=== RECORDED INFORMATION ===

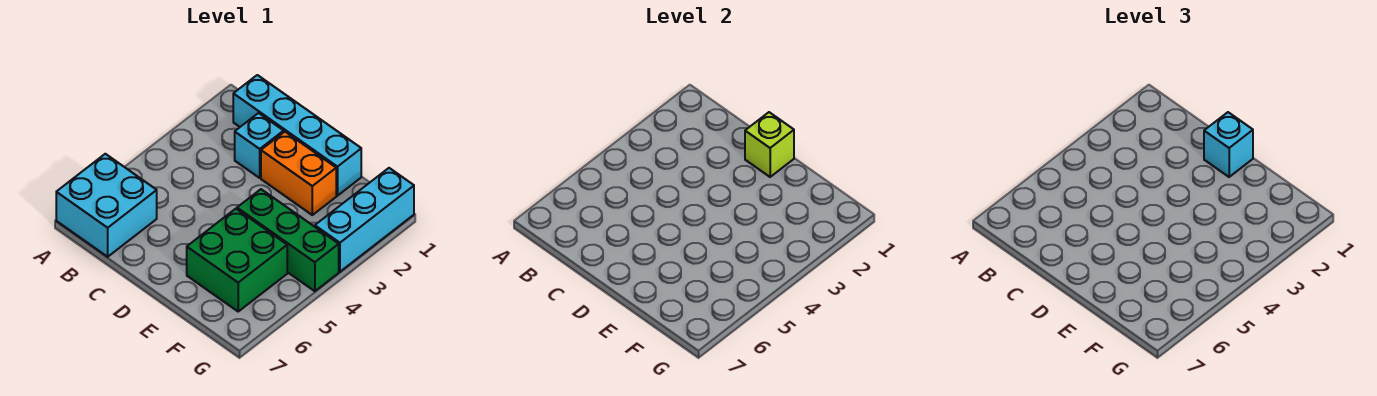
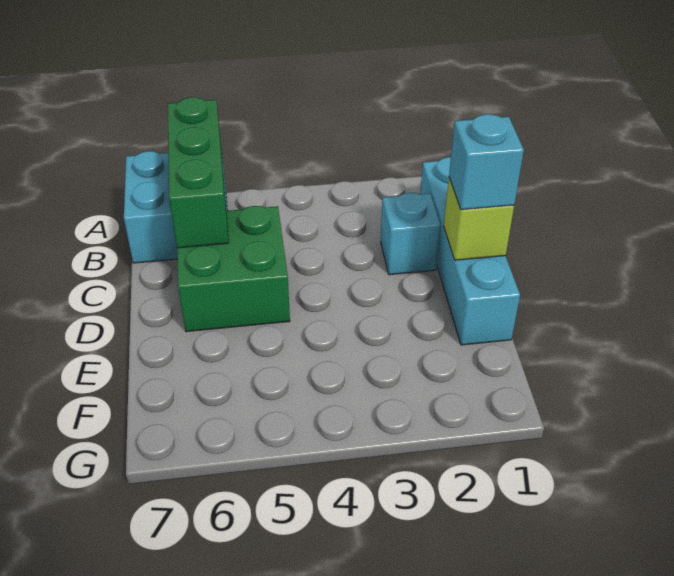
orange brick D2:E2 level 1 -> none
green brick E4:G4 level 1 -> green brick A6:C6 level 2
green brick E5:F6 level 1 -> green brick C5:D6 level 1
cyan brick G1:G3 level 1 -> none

===
=== RECORDED INFORMATION ===

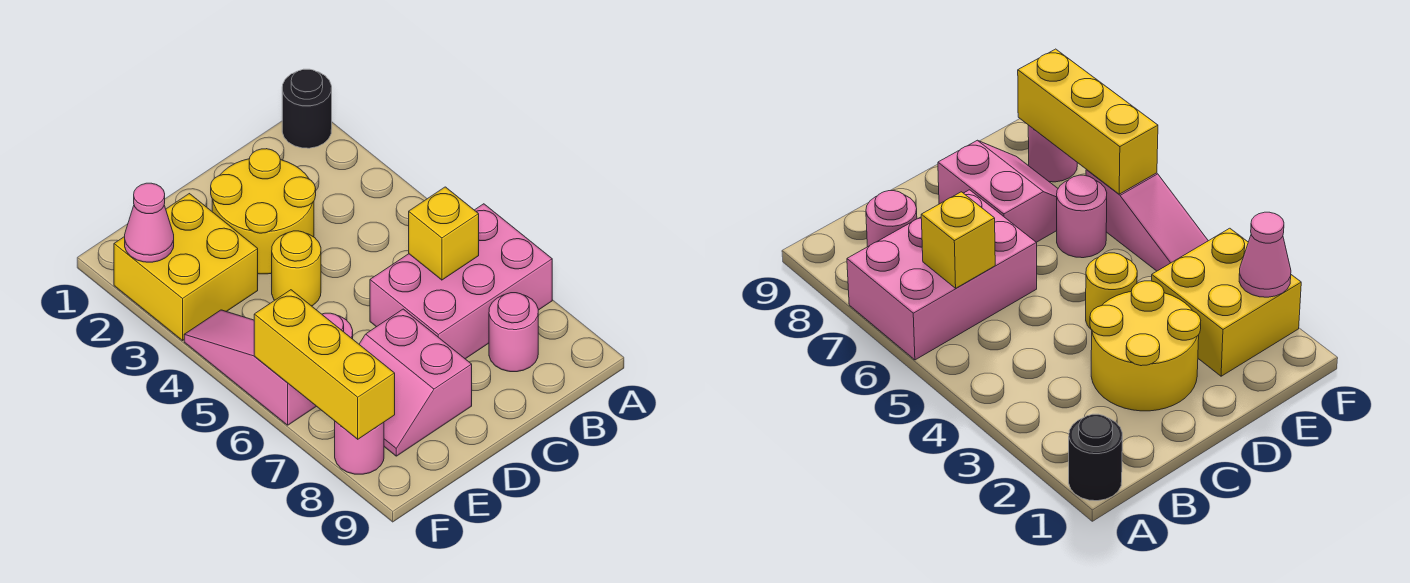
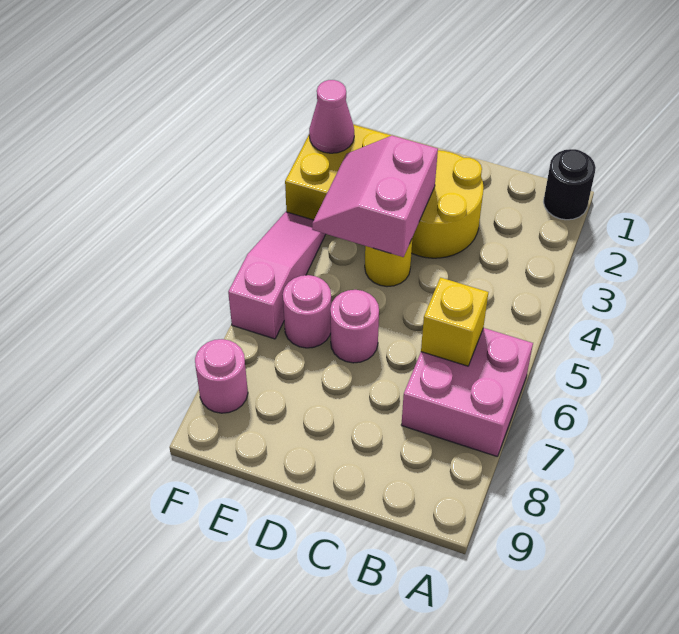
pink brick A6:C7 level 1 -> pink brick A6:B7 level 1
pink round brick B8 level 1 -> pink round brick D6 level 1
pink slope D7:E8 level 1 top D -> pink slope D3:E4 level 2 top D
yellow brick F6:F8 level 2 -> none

===

## WHAT IS NEEDED
The line above containing "pink slope D7:E8", the line containing "yellow brick F6:F8 level 2 -> none", and every line between them are to be transcribed exactly; no other line is wanted.

## SOLUTION FOR THIS PROBLEM
pink slope D7:E8 level 1 top D -> pink slope D3:E4 level 2 top D
yellow brick F6:F8 level 2 -> none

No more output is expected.